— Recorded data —
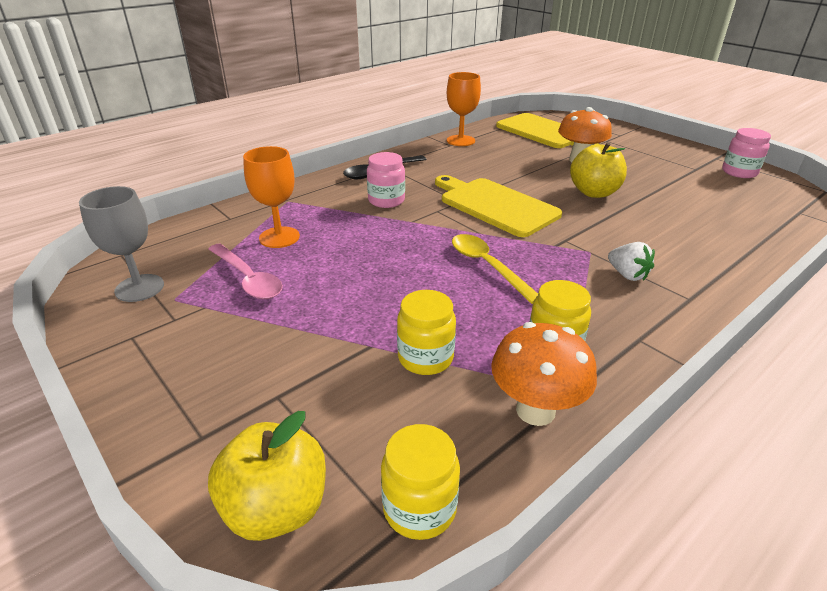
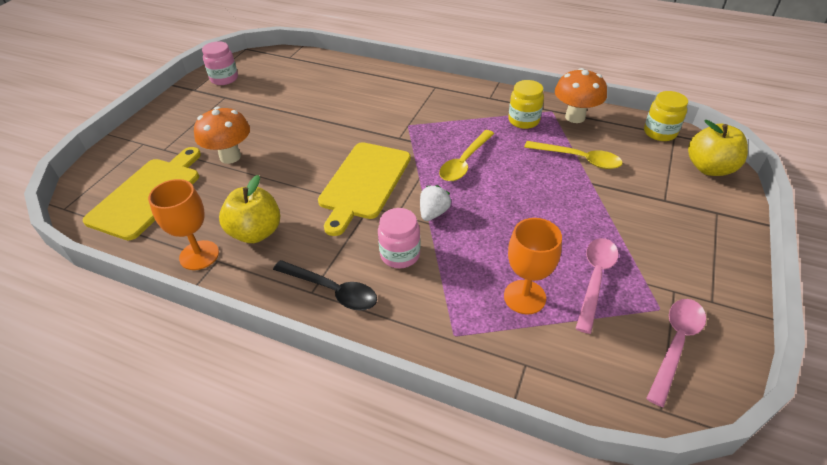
camera: 115 degrees left, 10 degrees up
grey goblet [79,186,164,302] -> pink spoon [646,299,706,407]
yellow jar [397,290,456,375] -> yellow spoon [524,141,623,169]
yellow apple [570,142,627,198] -> yellow apple moved to [219,175,280,243]
white strawberry [608,242,655,281] -> white strawberry moved to [420,185,451,221]

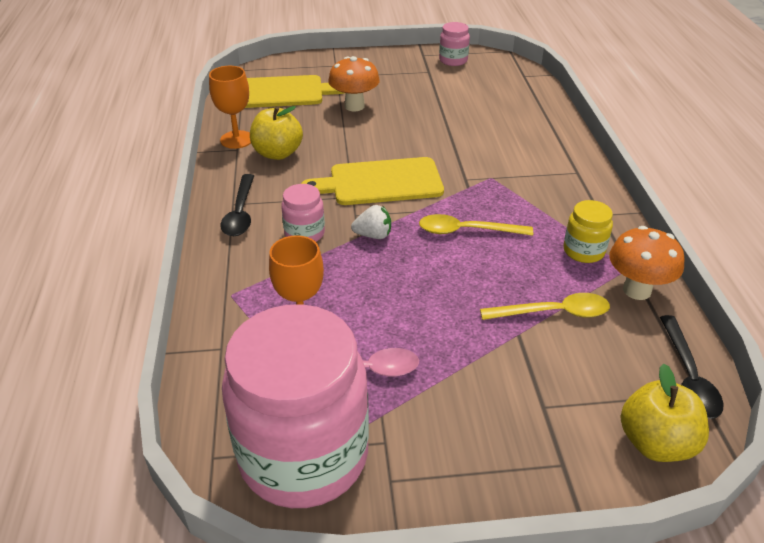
camera: 60 degrees right, 5 degrees down
yellow spoon [524,141,623,169] -> yellow spoon turned 90 degrees counterclockwise [480,293,610,320]
yellow jar [644,91,688,141] -> black spoon [660,315,724,419]
pink spoon [646,299,706,407] -> pink jar [222,304,369,508]

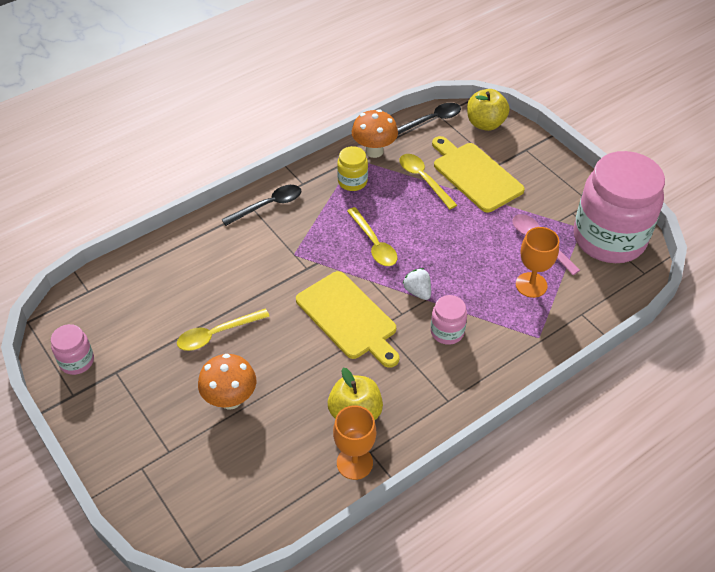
camera: 120 degrees left, 10 degrees up
black spoon [220,174,254,236] -> black spoon moved to [221,185,302,226]
yellow cutting board [245,75,344,108] -> yellow cutting board moved to [432,136,525,212]
none -> yellow spoon [177,309,270,351]

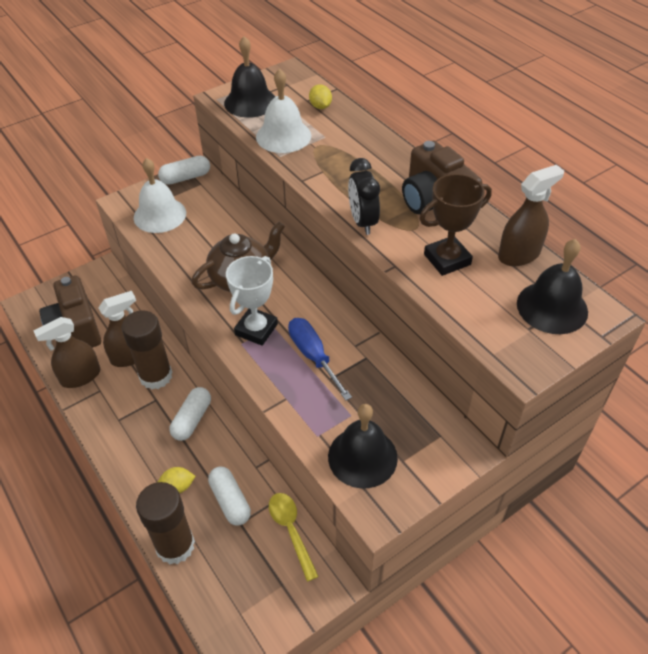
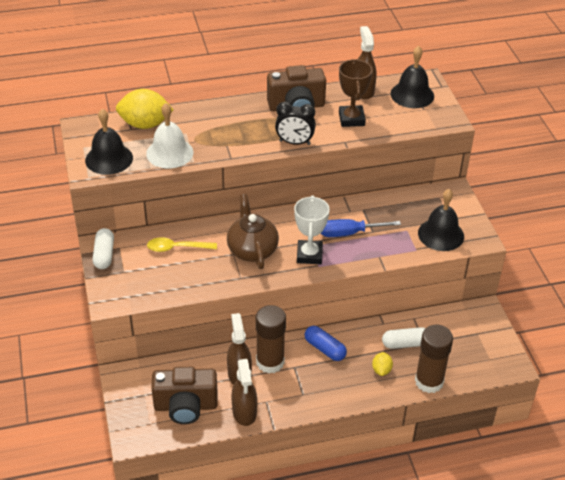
camera: 70 degrees left, 5 degrees down
white bell [134,158,186,233] -> none
white capsule [169,387,211,441] -> blue capsule [305,326,347,361]
white trophy [226,256,278,346] -> white trophy turned 45 degrees clockwise [294,196,330,264]
yellow spoon [269,493,319,582] -> yellow spoon moved to [147,237,217,252]
yellow lemon [309,84,332,109] -> yellow lemon [116,89,174,129], size x2.04

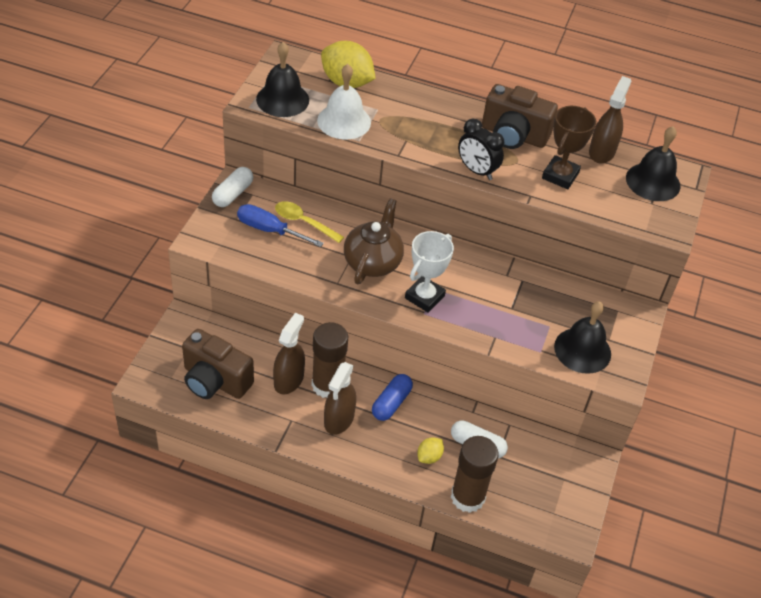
camera: 30 degrees right, 5 degrees up
brown spray bottle [231,359,257,426] -> brown spray bottle moved to [324,362,356,435]
blue capsule [305,326,347,361] -> blue capsule turned 45 degrees clockwise [372,374,413,421]
blue screwdriver [321,219,401,237] -> blue screwdriver moved to [237,204,324,247]

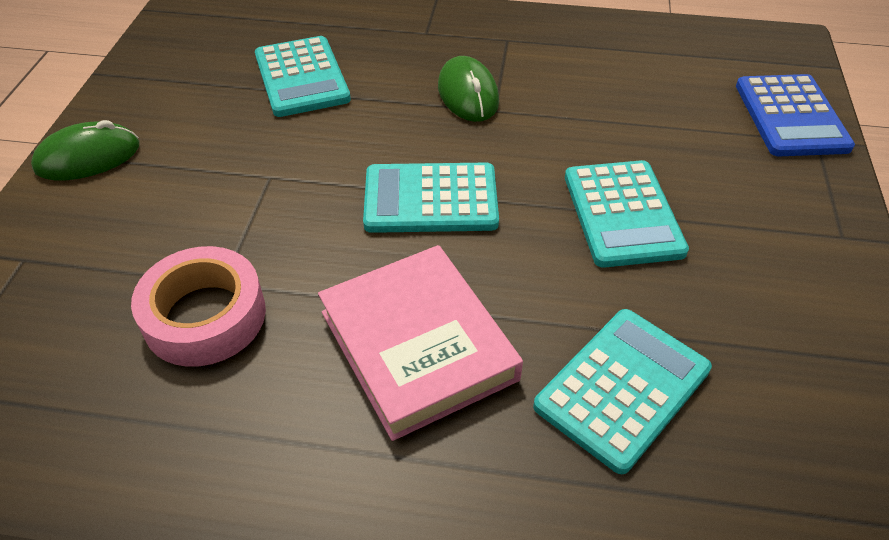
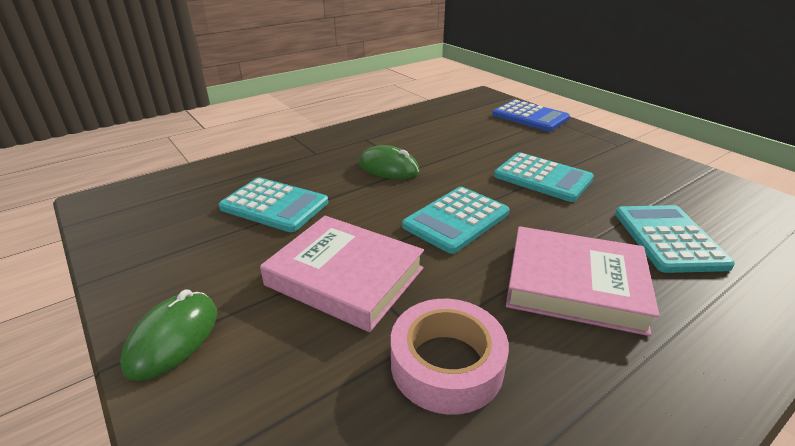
camera: 45 degrees left, 15 degrees down
none -> pink book [260,216,424,332]

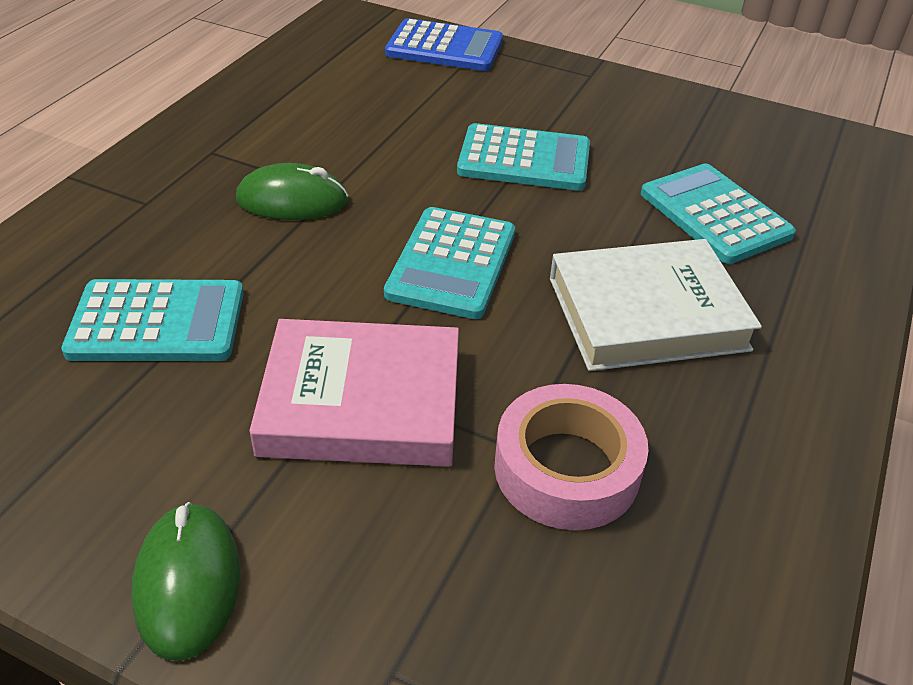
camera: 30 degrees left, 10 degrees up
pink book [506,226,660,336] -> white book [550,239,762,371]

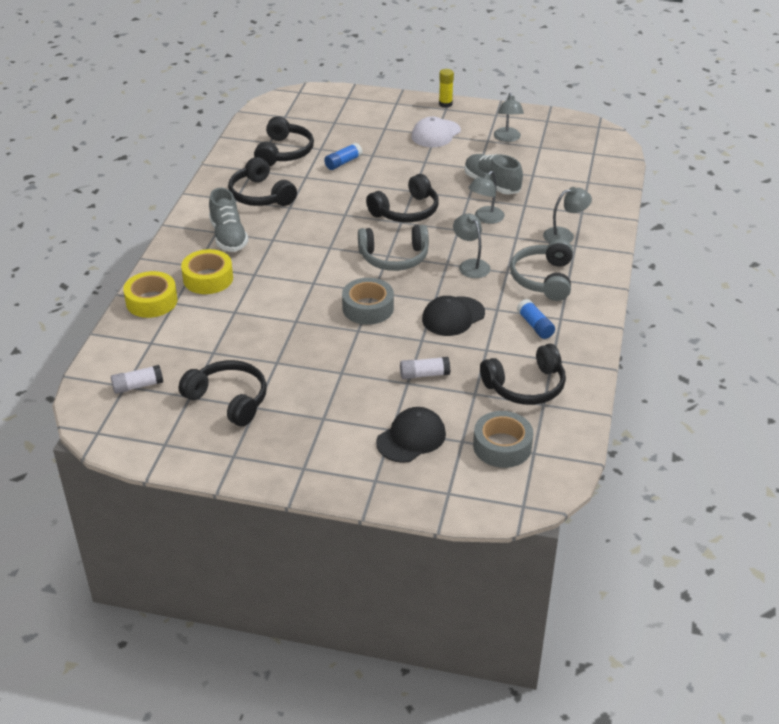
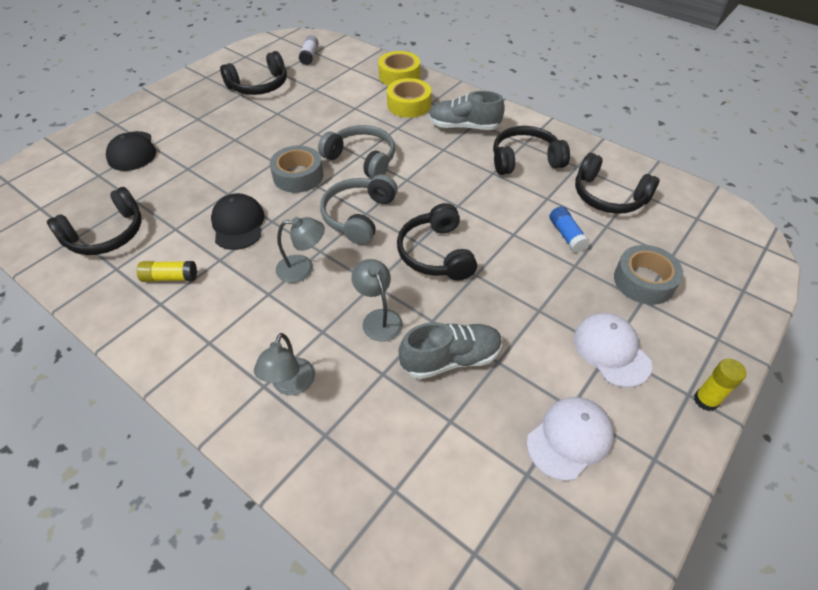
camera: 115 degrees right, 10 degrees up
white glue stick [400,357,450,379] -> none
grey tape [473,411,533,468] -> grey tape moved to [614,245,683,305]
black headphones [480,344,566,405] -> black headphones turned 135 degrees counterclockwise [47,187,142,255]
grey lamp [494,93,524,142] -> white cap [527,397,614,481]
grey headphones [510,239,573,301] -> grey headphones moved to [318,125,395,178]
blue glue stick [517,299,555,339] -> yellow glue stick [137,261,197,282]

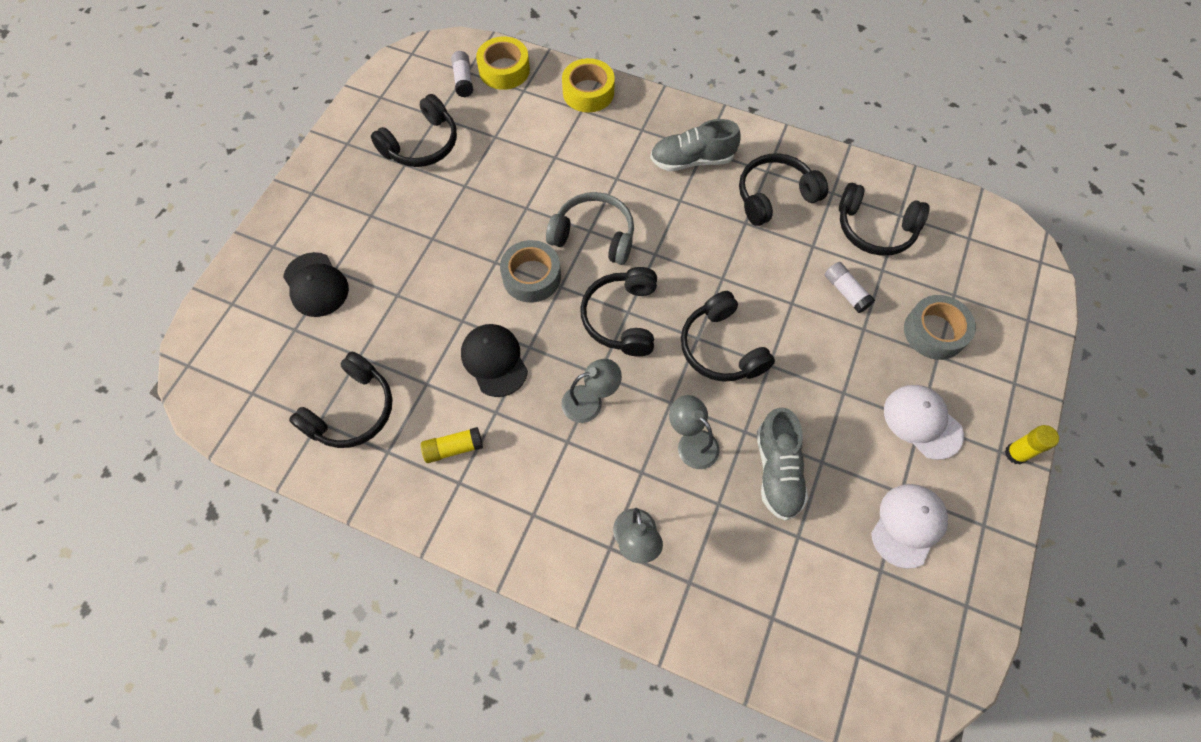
camera: 15 degrees left, 15 degrees up
grey headphones [320,174,398,245] -> black headphones [580,267,657,356]
yellow tape [387,78,431,118] -> yellow tape moved to [476,37,530,90]
grey shoe [399,322,502,379] -> grey shoe turned 120 degrees clockwise [757,408,808,521]
blue glue stick [549,206,590,253] -> white glue stick [825,262,875,313]

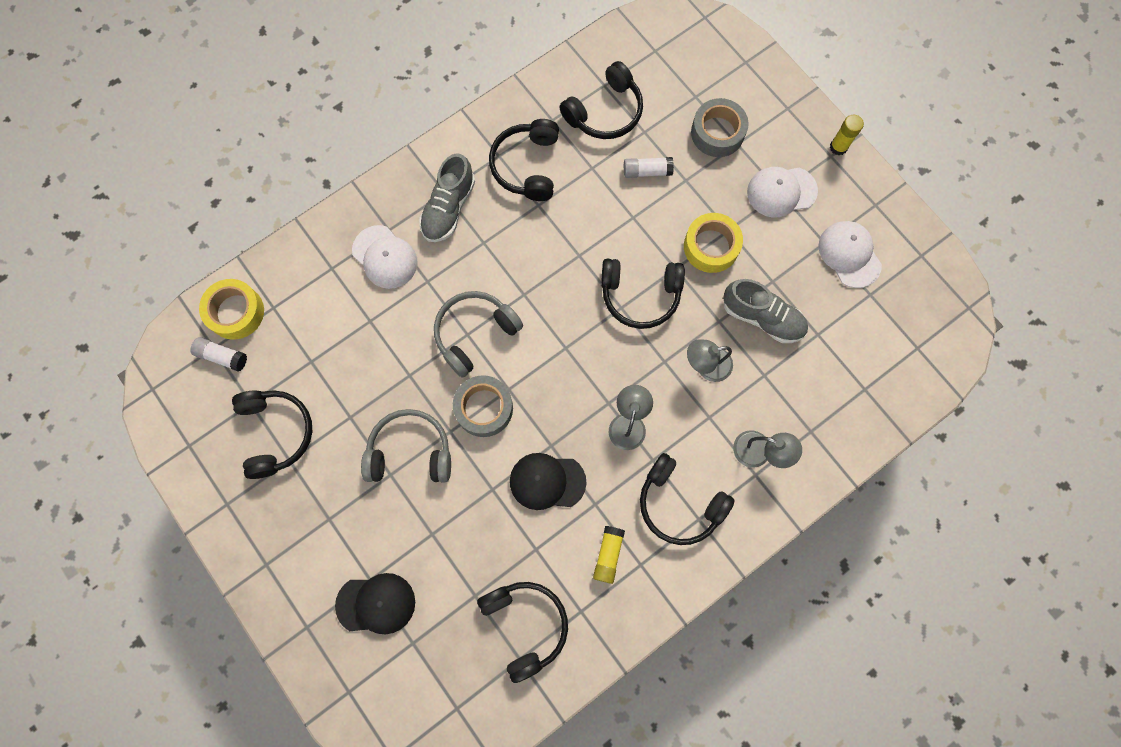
camera: 60 degrees left, 10 degrees up
yellow tape [562,58,615,112] -> yellow tape moved to [684,213,743,273]
black headphones [580,267,657,356] -> black headphones moved to [640,453,735,545]
none -> white cap [352,225,418,289]
none -> grey headphones [361,409,451,482]

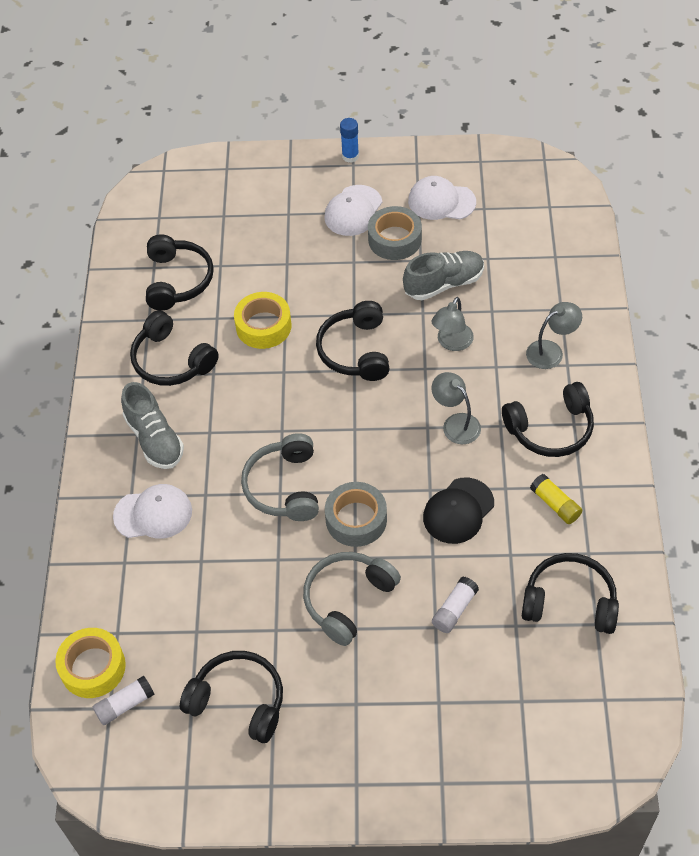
camera: 50 degrees left, 20 degrees down
black cap [335,573,415,634] -> none
black headphones [601,259,685,329] -> black headphones turned 135 degrees clockwise [316,301,390,381]
white glue stick [624,157,674,178] -> white glue stick moved to [432,577,479,633]
yellow tape [684,213,743,273] -> yellow tape moved to [234,292,292,349]
grey tape [691,98,749,157] -> grey tape moved to [368,206,422,260]
yellow glue stick [830,115,864,155] -> blue glue stick [340,118,359,163]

— EXERCISE BRIEF —
The lines holding the word "capsule" are the answer. Find them in the entries and copy them.

— RESPONSE AREA —
white capsule [169,387,211,441] -> blue capsule [305,326,347,361]
blue capsule [305,326,347,361] -> blue capsule turned 45 degrees clockwise [372,374,413,421]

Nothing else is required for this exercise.